▶ Task requirements
The needed output is the run of lines below from the one containing "none -> red 1x4 brick [436,435,737,600]" through the one containing "none -> white 1x2 brick [453,74,619,233]", copied exactly and free of pictures.

▶ Dataset content
● ● ● ● ● ● ●
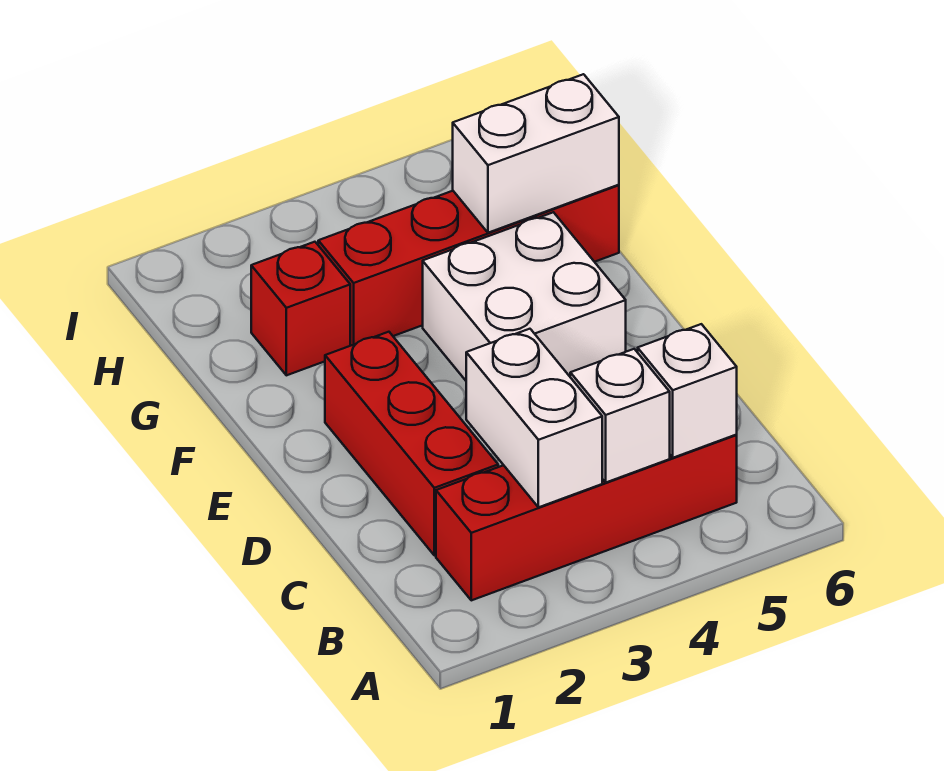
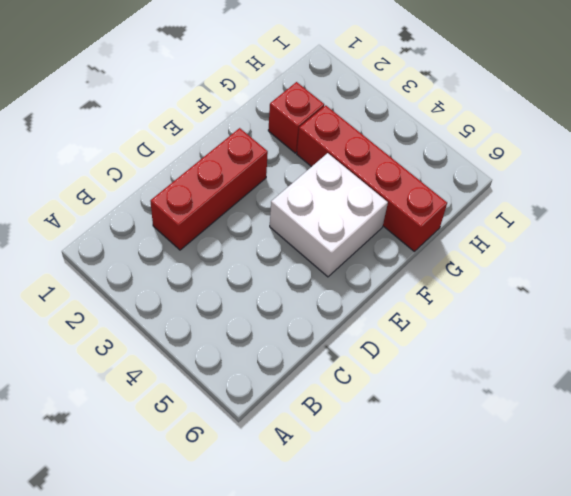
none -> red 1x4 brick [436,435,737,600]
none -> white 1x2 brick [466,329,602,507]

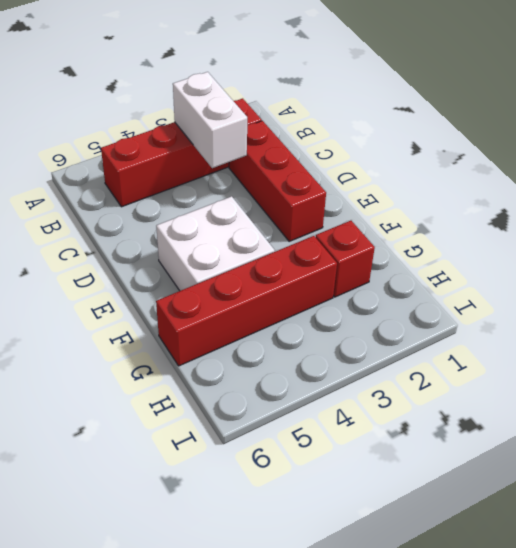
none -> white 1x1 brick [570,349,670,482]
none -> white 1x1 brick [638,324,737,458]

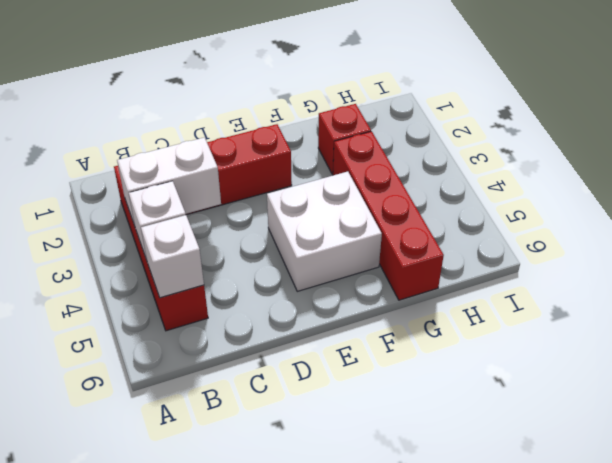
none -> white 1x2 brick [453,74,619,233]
● ● ● ● ● ● ●
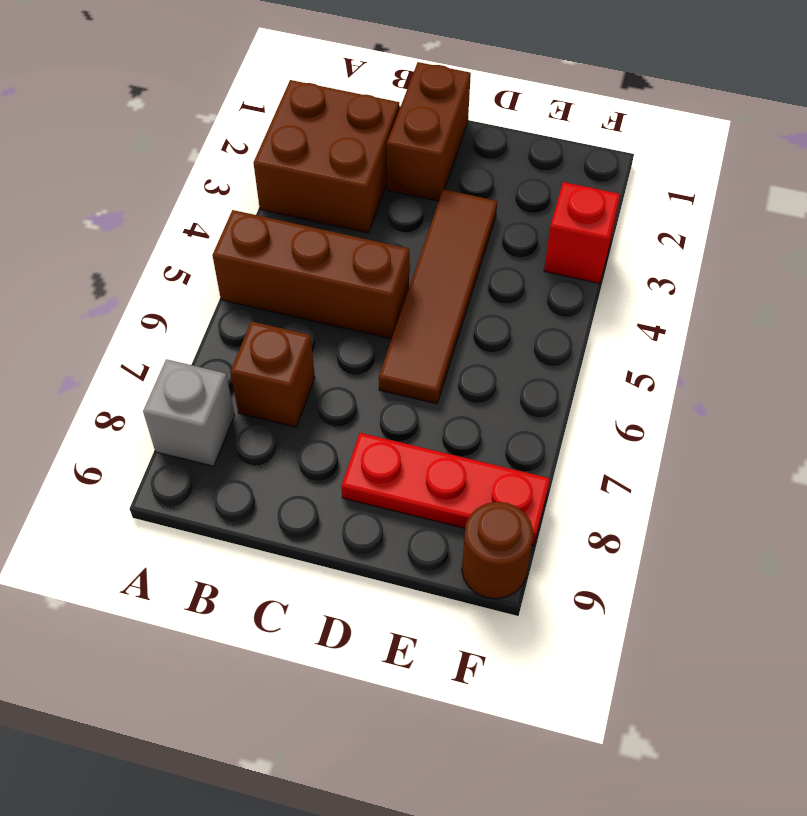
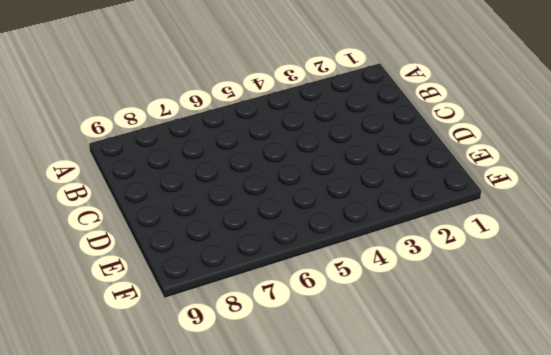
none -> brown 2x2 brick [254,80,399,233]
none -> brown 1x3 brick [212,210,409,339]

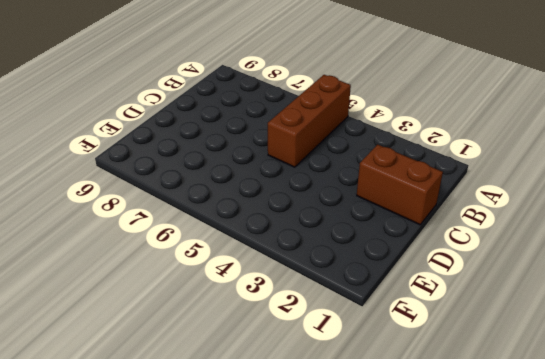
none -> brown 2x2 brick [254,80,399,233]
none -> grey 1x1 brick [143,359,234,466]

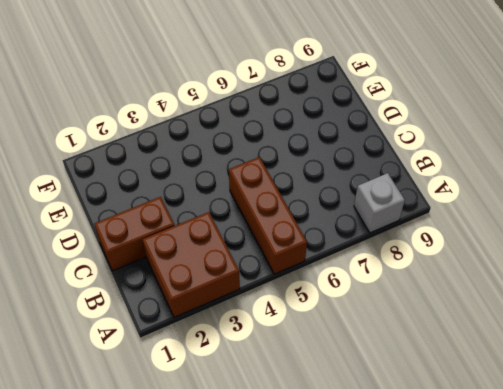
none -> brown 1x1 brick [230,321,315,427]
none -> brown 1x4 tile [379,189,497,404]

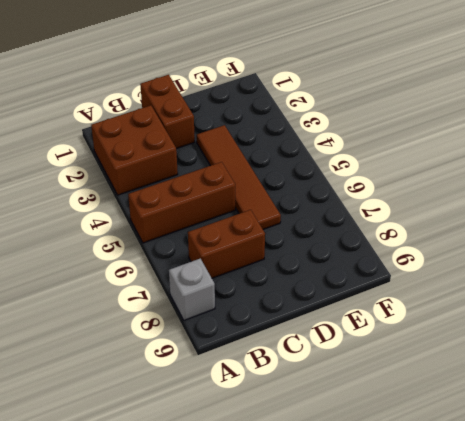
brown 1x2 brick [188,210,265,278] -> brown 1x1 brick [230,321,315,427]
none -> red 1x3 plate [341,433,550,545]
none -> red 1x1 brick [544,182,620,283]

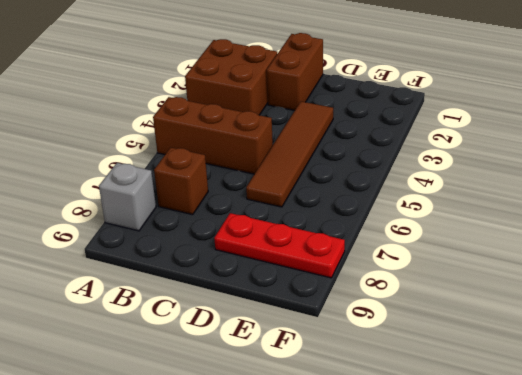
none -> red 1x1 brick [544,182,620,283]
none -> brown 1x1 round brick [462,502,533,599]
● ● ● ● ● ● ●
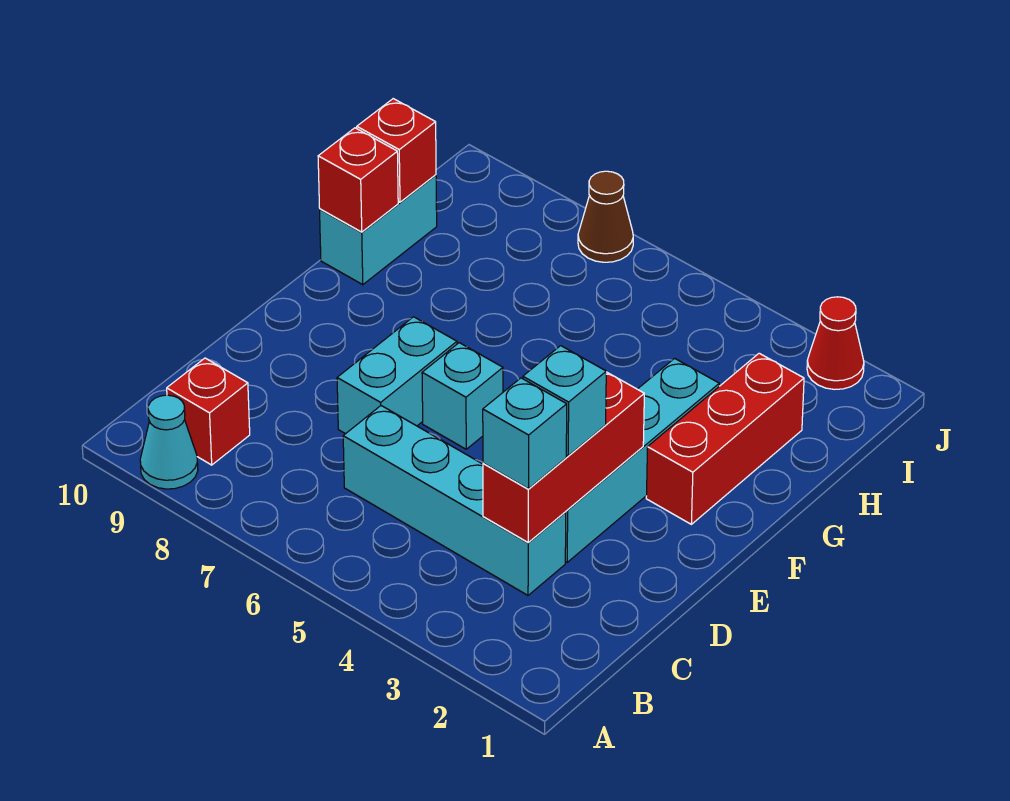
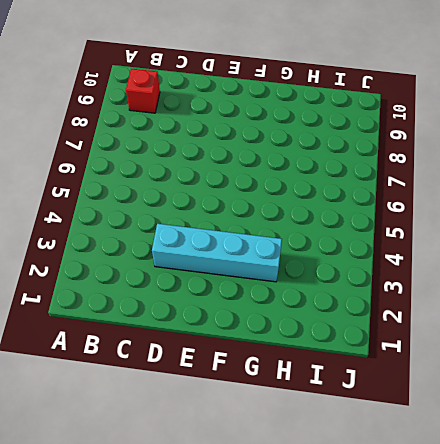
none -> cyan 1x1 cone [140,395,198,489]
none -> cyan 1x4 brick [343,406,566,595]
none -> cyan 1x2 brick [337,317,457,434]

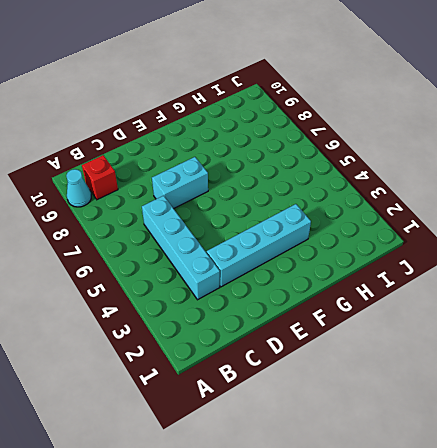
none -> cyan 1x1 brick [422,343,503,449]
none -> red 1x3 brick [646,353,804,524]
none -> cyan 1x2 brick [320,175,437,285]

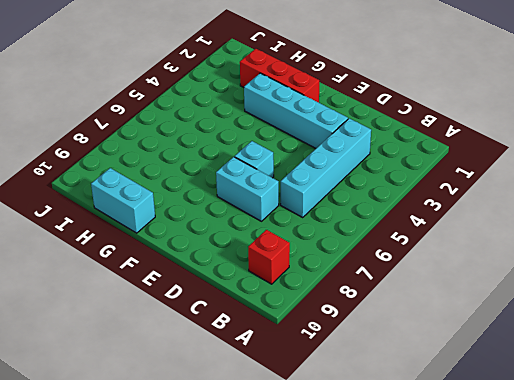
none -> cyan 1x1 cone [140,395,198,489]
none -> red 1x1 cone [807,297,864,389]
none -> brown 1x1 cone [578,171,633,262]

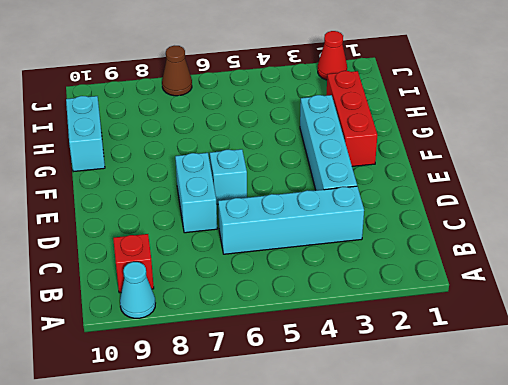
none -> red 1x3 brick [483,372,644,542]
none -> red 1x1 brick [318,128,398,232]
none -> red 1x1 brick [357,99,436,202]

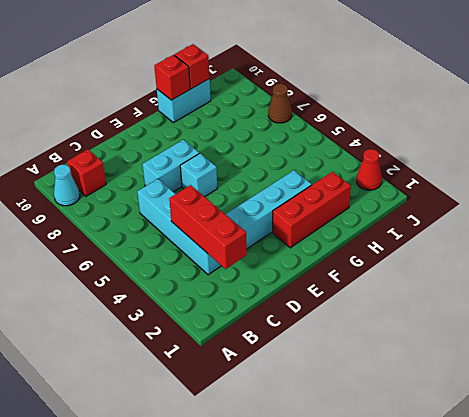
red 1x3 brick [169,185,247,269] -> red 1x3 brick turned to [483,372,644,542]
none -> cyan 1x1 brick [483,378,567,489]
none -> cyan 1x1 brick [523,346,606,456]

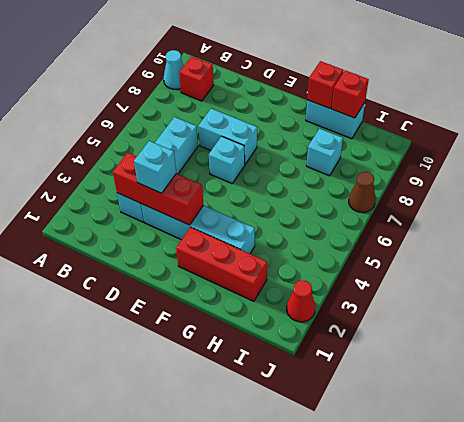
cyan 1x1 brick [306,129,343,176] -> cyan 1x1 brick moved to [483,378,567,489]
● ● ● ● ● ● ●
▶ Response to this task
none -> red 1x4 brick [436,435,737,600]
none -> white 1x2 brick [466,329,602,507]

none -> white 1x1 brick [570,349,670,482]
none -> white 1x1 brick [638,324,737,458]

none -> white 1x2 brick [453,74,619,233]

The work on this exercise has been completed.